SUPPLIED INFORMATION
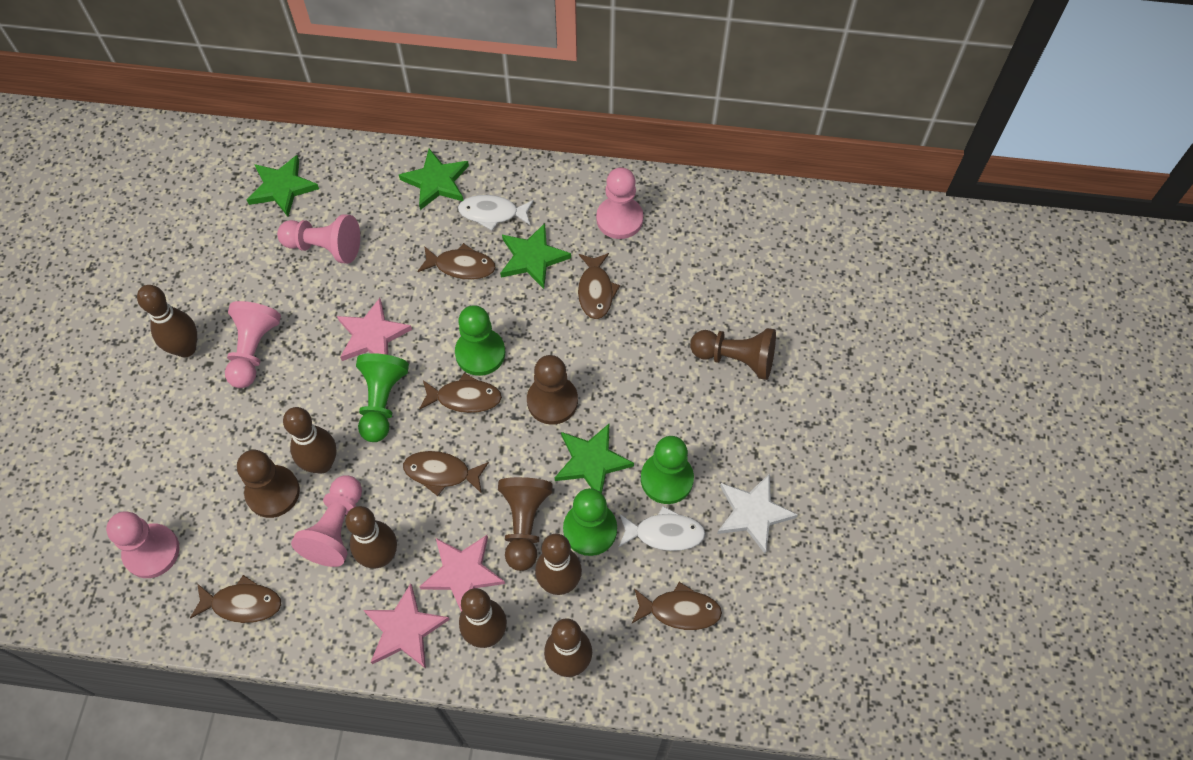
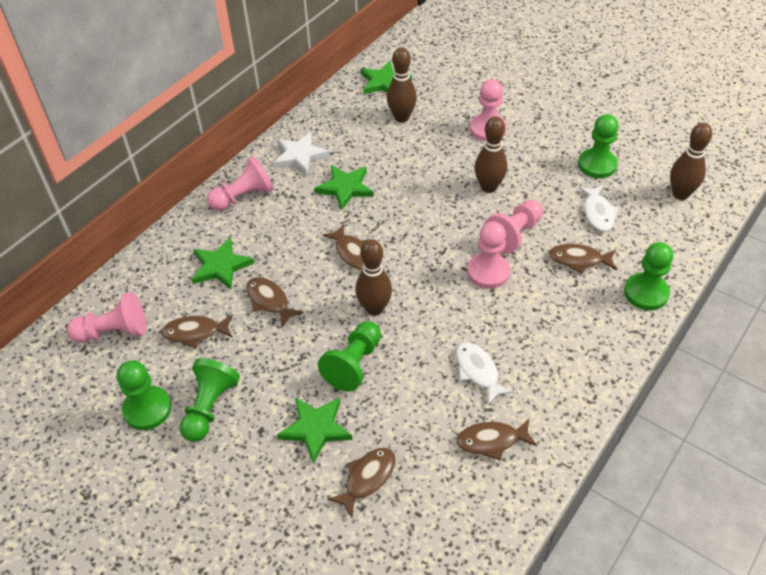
brown bowling pin: 6 -> 4
brown pawn: 4 -> 0
green pawn: 4 -> 5
pink star: 3 -> 0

INSTRUCTIONS TO FOLLOW
Reproduce the data above exactly, leaving each picture out.

OUTPUT
brown bowling pin: 6 -> 4
brown pawn: 4 -> 0
green pawn: 4 -> 5
pink star: 3 -> 0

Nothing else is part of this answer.